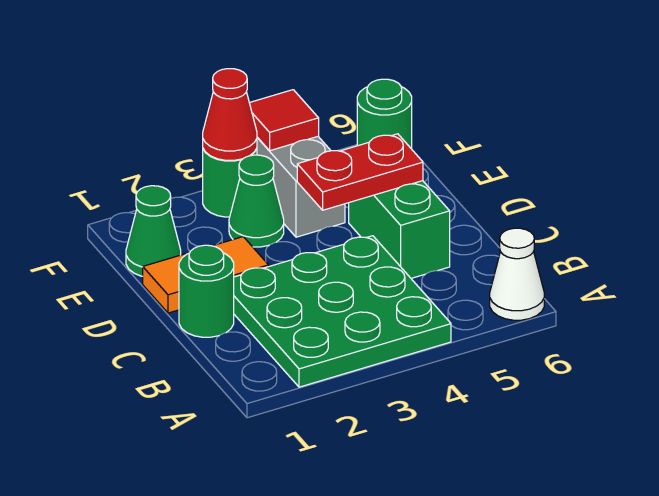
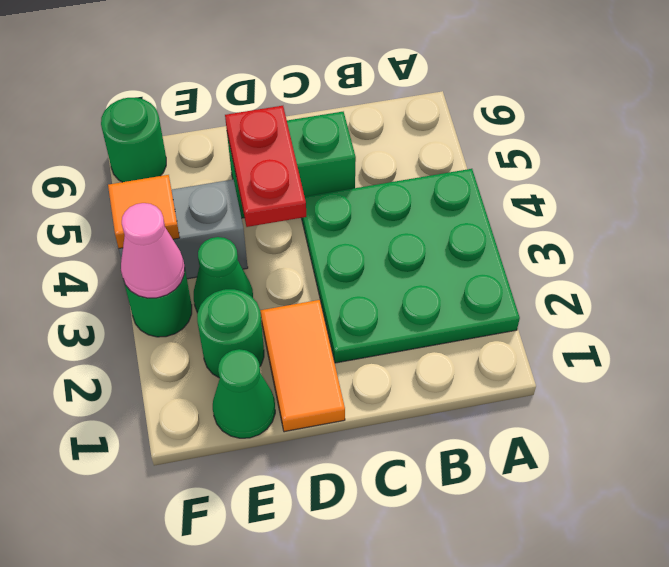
white cone A6 level 1 -> none
green round brick C1 level 1 -> green round brick E2 level 1
red cone F3 level 2 -> pink cone F3 level 2
red tile F4 level 2 -> orange tile F4 level 2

__PROBLEM DETAILS__. Retype the listing above exactly as it appears, omitting the pictures.

__REPLY__.
white cone A6 level 1 -> none
green round brick C1 level 1 -> green round brick E2 level 1
red cone F3 level 2 -> pink cone F3 level 2
red tile F4 level 2 -> orange tile F4 level 2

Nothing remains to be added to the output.